Instructions for the task -
Beneath this line is the data. Output exactly the lines from the line with "IC2 pin RA2: XO -> REV" to the line with "D4: none -> schottky 1N5817 (A XI, K STAT)", both ends included, and nothing more.
--------
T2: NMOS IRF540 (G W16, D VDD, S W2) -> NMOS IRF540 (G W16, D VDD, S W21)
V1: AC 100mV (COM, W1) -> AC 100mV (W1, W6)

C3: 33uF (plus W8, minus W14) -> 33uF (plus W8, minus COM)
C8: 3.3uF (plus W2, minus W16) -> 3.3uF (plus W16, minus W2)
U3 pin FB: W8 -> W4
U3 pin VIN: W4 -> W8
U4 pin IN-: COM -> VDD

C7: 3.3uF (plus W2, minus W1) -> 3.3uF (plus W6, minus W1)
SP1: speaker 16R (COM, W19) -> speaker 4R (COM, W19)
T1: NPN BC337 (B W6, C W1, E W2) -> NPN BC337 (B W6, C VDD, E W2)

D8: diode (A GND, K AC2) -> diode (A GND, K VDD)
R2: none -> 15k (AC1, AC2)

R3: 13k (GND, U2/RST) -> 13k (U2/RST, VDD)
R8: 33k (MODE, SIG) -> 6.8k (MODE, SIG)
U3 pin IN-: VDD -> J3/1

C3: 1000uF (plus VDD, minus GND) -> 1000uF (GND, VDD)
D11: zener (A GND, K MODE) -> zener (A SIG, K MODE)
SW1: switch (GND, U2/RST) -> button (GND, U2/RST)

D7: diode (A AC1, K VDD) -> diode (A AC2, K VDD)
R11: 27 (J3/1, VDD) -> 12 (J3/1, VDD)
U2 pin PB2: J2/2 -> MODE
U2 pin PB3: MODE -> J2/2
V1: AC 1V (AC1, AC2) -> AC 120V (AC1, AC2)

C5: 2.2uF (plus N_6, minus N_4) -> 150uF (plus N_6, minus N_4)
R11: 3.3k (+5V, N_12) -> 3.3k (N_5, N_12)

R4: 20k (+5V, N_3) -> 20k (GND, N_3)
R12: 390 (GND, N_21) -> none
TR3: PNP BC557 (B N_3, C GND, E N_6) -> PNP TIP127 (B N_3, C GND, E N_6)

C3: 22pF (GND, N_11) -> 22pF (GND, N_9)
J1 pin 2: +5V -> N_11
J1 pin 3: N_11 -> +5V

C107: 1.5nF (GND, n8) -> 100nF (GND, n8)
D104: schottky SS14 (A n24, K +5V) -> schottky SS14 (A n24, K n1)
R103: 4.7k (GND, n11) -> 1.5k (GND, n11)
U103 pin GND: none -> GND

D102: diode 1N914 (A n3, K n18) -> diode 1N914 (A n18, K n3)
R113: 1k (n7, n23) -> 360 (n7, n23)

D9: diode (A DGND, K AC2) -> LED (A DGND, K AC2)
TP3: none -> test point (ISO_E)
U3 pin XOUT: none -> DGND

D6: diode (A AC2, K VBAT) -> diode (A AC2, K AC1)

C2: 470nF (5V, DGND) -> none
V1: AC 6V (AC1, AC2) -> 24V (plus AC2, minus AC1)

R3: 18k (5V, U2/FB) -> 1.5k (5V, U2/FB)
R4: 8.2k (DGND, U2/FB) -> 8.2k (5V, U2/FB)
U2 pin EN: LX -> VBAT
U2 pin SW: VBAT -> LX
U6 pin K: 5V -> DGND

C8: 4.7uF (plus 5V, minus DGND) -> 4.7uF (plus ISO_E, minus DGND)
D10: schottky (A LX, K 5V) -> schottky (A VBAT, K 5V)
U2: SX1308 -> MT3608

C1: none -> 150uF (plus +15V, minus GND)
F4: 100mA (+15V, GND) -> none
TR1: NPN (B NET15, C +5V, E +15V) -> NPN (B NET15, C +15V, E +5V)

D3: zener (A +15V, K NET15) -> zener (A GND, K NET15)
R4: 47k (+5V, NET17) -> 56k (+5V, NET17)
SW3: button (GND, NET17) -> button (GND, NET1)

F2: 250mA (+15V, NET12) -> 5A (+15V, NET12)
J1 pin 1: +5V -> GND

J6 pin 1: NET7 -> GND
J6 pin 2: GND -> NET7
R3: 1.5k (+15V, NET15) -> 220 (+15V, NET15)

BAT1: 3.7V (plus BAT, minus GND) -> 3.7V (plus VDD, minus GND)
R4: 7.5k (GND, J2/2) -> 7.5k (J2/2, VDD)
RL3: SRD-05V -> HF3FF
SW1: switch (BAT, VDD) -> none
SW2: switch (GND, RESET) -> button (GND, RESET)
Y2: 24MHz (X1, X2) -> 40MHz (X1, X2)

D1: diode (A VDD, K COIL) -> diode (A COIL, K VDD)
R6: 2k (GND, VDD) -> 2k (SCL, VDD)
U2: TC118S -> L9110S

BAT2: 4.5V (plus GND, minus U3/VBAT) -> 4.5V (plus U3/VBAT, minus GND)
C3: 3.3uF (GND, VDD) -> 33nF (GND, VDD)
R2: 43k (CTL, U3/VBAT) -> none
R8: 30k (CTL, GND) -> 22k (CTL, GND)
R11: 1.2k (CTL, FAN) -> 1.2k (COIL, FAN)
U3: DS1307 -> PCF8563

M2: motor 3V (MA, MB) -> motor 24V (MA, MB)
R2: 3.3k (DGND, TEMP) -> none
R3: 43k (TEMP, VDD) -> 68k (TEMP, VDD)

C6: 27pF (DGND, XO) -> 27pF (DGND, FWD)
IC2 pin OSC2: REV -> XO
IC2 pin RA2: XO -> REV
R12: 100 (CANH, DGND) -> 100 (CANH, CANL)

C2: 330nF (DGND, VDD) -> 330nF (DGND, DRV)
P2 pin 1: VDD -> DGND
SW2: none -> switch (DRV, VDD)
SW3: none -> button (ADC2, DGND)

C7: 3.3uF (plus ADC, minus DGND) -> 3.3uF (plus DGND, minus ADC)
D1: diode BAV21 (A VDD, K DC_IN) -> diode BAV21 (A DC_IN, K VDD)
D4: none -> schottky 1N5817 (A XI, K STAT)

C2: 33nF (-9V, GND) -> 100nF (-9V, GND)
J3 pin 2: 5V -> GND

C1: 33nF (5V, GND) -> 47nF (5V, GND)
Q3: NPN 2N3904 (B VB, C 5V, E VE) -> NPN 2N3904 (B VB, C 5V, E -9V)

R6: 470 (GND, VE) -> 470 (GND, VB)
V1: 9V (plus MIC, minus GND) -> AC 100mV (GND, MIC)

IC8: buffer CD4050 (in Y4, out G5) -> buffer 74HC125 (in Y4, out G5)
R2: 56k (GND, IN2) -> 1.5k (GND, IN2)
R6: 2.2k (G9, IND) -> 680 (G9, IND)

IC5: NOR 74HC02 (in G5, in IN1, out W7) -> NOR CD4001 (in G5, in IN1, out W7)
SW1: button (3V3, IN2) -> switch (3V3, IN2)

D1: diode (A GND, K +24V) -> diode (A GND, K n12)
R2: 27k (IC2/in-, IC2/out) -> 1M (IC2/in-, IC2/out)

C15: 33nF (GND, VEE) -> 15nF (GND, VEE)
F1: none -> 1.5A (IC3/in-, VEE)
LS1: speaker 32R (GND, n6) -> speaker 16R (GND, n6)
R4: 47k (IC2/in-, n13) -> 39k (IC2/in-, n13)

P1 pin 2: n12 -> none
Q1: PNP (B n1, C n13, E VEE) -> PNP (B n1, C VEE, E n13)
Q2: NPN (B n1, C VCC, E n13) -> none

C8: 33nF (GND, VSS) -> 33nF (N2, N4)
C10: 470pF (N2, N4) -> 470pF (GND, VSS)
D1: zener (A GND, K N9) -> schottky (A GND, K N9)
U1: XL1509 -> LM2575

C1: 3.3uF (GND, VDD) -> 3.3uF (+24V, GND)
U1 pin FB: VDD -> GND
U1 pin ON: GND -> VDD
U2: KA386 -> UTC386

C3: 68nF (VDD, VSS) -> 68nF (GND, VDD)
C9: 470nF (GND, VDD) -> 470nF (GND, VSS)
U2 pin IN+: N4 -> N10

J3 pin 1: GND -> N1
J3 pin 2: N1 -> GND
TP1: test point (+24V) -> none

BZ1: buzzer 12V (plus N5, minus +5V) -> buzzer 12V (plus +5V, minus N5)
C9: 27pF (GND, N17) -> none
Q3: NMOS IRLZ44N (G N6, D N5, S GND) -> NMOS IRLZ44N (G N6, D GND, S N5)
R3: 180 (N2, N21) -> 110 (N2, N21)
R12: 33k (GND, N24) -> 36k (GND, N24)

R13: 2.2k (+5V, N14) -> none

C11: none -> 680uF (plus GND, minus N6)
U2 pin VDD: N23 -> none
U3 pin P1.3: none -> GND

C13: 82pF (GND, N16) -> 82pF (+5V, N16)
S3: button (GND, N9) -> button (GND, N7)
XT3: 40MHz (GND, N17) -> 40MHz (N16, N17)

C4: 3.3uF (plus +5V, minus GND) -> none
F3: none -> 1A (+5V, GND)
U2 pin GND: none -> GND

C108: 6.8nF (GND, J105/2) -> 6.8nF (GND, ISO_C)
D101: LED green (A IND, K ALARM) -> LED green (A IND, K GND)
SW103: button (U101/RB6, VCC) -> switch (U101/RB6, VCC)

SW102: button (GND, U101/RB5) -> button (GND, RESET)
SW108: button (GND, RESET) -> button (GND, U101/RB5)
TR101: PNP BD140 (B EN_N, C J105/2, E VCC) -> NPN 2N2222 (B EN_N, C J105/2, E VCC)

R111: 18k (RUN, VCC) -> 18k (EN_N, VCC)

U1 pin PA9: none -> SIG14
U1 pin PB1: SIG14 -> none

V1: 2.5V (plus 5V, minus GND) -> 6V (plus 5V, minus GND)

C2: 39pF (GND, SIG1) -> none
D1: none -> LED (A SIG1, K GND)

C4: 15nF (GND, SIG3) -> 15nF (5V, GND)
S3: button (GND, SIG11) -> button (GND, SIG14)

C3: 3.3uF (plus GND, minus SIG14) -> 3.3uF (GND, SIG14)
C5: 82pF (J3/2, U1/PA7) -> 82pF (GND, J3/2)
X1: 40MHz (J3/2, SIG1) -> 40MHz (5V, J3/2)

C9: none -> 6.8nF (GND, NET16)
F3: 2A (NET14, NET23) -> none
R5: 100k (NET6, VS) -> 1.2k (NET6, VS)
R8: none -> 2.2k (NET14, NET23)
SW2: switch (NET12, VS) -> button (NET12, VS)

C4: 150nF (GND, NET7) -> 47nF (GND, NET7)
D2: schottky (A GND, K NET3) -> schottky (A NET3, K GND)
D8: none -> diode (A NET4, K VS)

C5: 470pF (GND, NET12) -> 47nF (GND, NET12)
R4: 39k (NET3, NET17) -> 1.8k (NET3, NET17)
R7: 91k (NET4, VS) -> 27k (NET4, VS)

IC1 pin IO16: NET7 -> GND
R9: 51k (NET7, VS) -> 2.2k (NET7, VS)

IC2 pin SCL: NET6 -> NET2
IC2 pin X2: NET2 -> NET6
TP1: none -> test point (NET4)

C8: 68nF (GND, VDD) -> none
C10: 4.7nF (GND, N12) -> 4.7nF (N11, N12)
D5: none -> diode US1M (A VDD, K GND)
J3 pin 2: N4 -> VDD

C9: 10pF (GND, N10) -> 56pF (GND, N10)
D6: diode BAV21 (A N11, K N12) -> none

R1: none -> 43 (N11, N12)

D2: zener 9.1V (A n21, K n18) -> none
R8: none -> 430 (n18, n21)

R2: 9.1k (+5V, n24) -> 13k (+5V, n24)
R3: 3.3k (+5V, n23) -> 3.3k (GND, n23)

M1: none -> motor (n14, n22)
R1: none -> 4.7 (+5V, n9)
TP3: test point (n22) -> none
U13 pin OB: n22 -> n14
--------
Answer section -
IC2 pin RA2: XO -> REV
R12: 100 (CANH, DGND) -> 100 (CANH, CANL)

C2: 330nF (DGND, VDD) -> 330nF (DGND, DRV)
P2 pin 1: VDD -> DGND
SW2: none -> switch (DRV, VDD)
SW3: none -> button (ADC2, DGND)

C7: 3.3uF (plus ADC, minus DGND) -> 3.3uF (plus DGND, minus ADC)
D1: diode BAV21 (A VDD, K DC_IN) -> diode BAV21 (A DC_IN, K VDD)
D4: none -> schottky 1N5817 (A XI, K STAT)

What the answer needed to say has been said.